> [EXERCISE BRIEF]: Copy exactly the lines from the one containing "STEPPER3 pin IN4: 5 -> 10" through the last line of the records below, including both, and leave out any pictures.

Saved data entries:
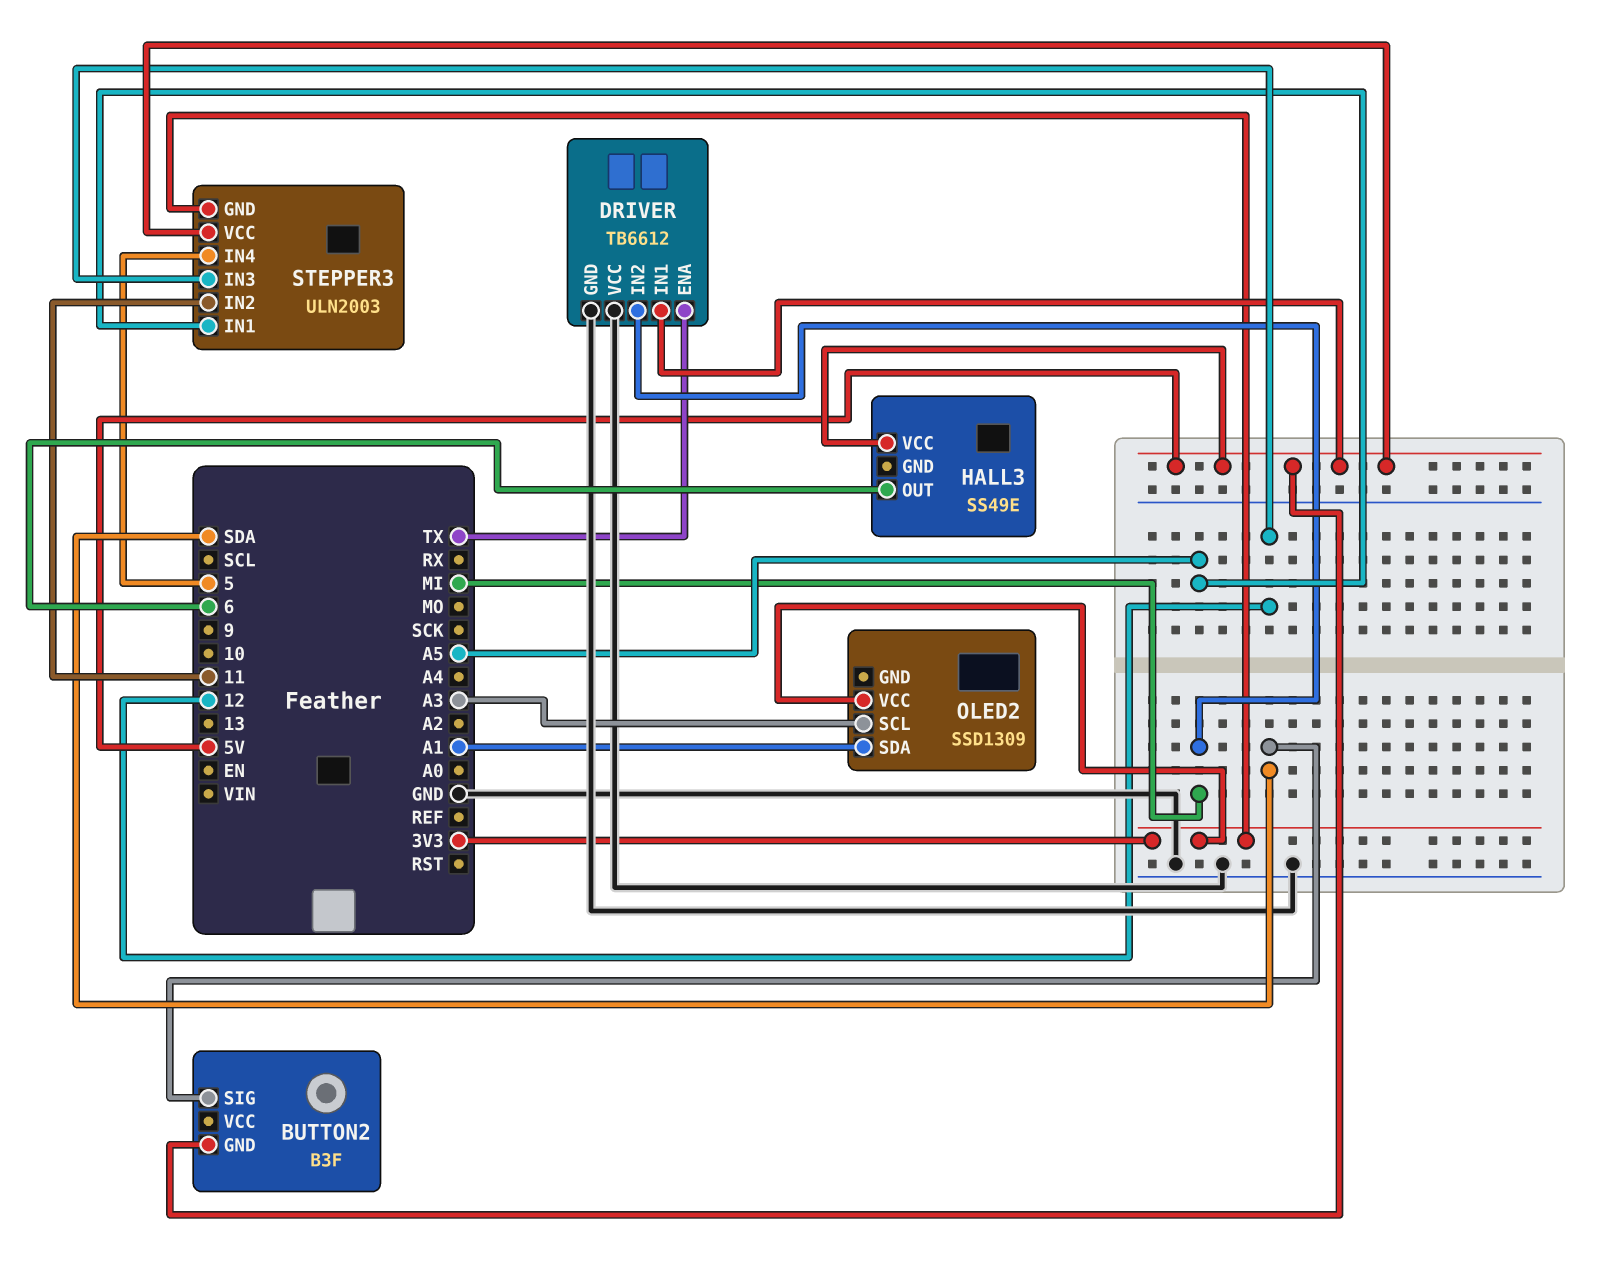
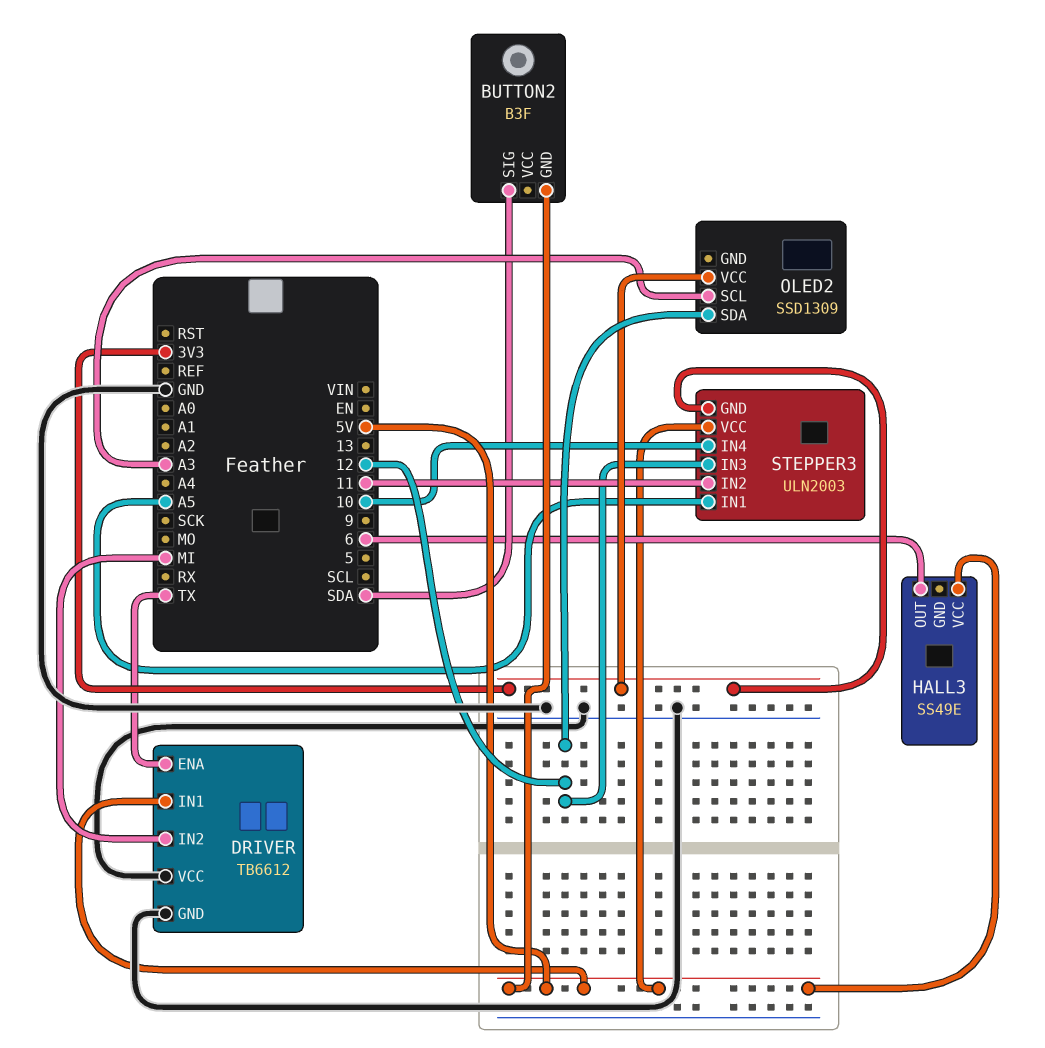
OLED2 pin SDA: A1 -> 12
STEPPER3 pin IN4: 5 -> 10

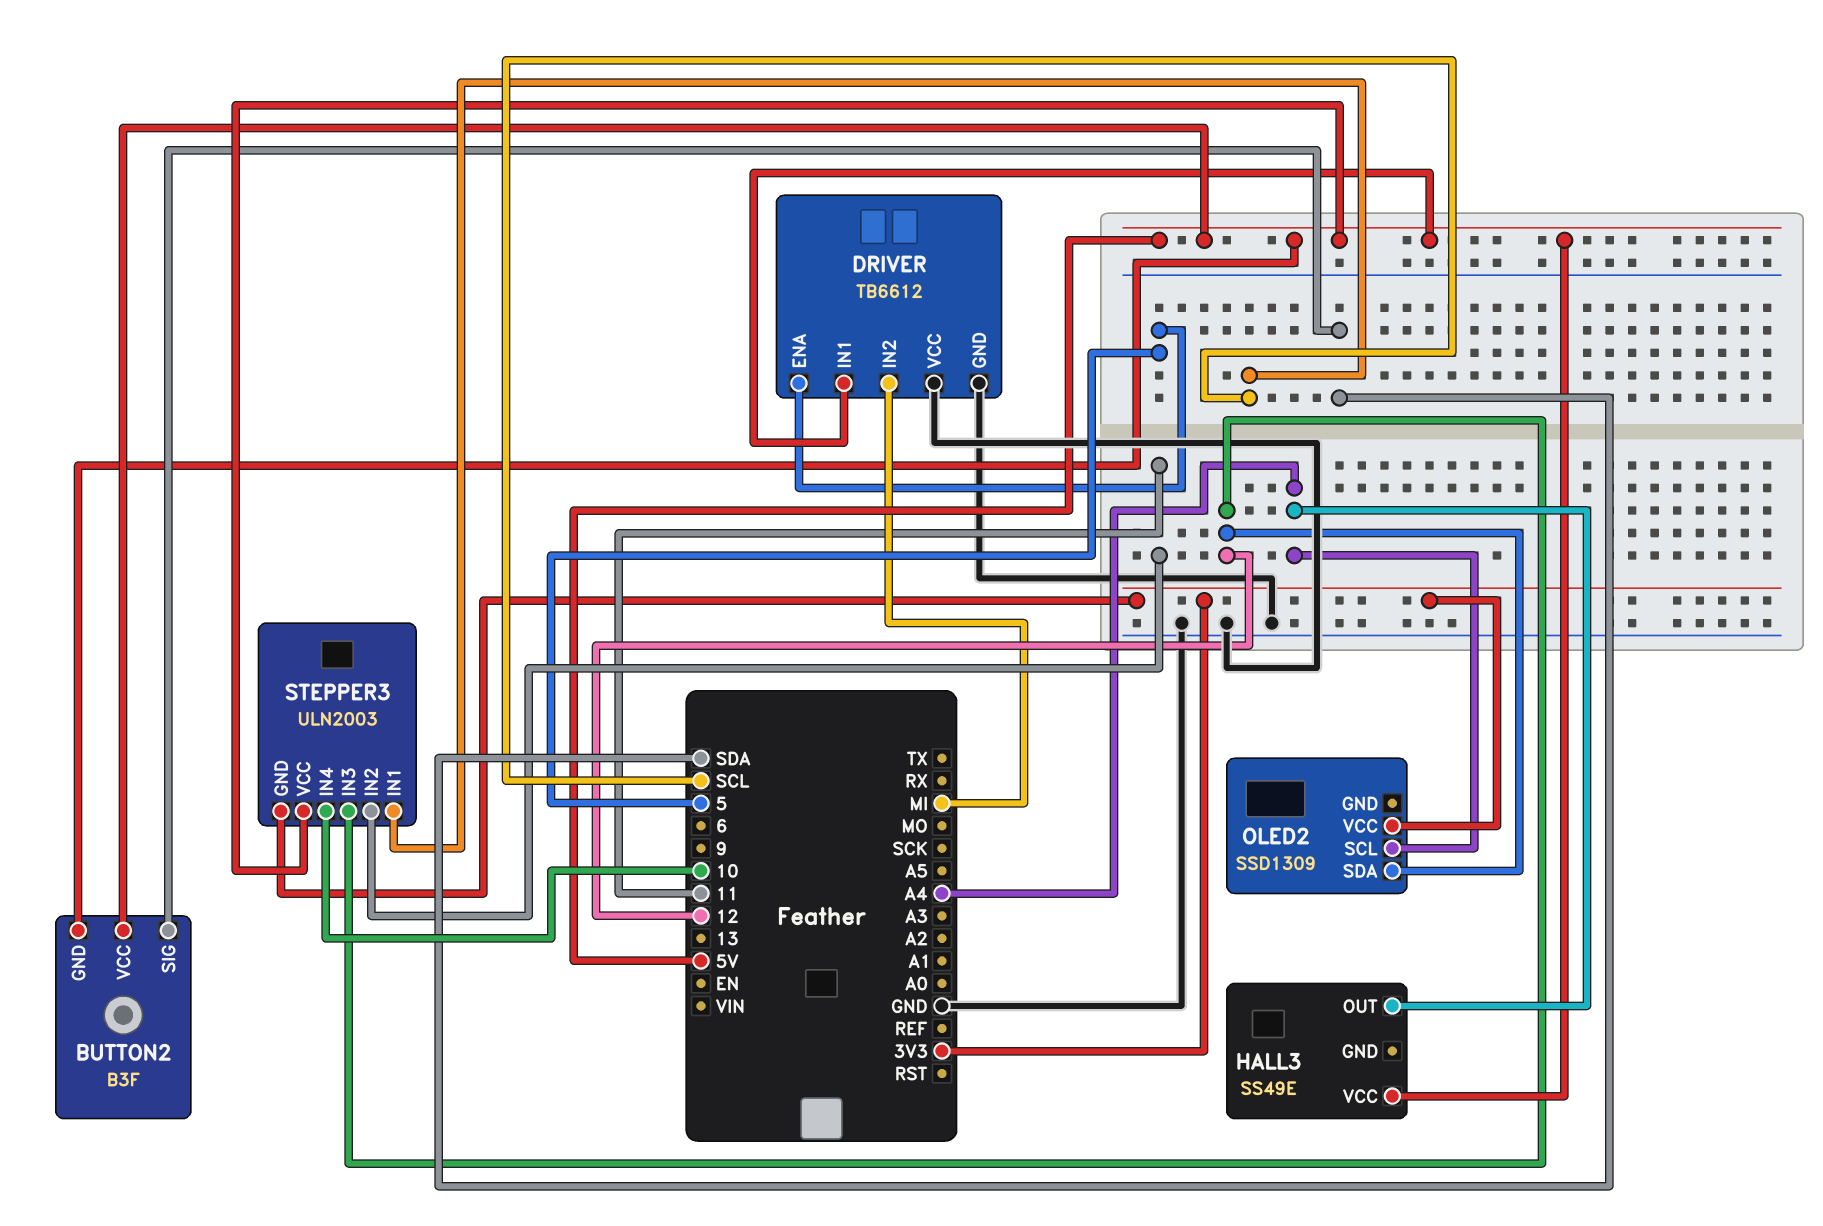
BUTTON2 pin VCC: none -> 5V
DRIVER pin ENA: TX -> 5
HALL3 pin OUT: 6 -> A4
OLED2 pin SCL: A3 -> A4
STEPPER3 pin IN1: A5 -> SCL

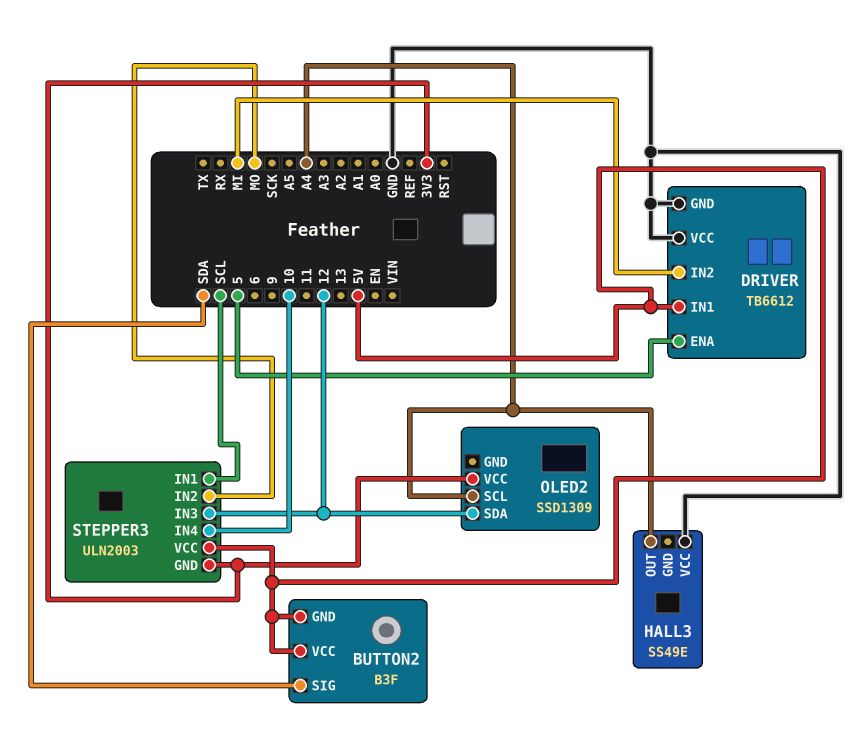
HALL3 pin VCC: 5V -> GND
STEPPER3 pin IN2: 11 -> MO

> [PROBLEM SOLUTION]:
STEPPER3 pin IN4: 5 -> 10

BUTTON2 pin VCC: none -> 5V
DRIVER pin ENA: TX -> 5
HALL3 pin OUT: 6 -> A4
OLED2 pin SCL: A3 -> A4
STEPPER3 pin IN1: A5 -> SCL

HALL3 pin VCC: 5V -> GND
STEPPER3 pin IN2: 11 -> MO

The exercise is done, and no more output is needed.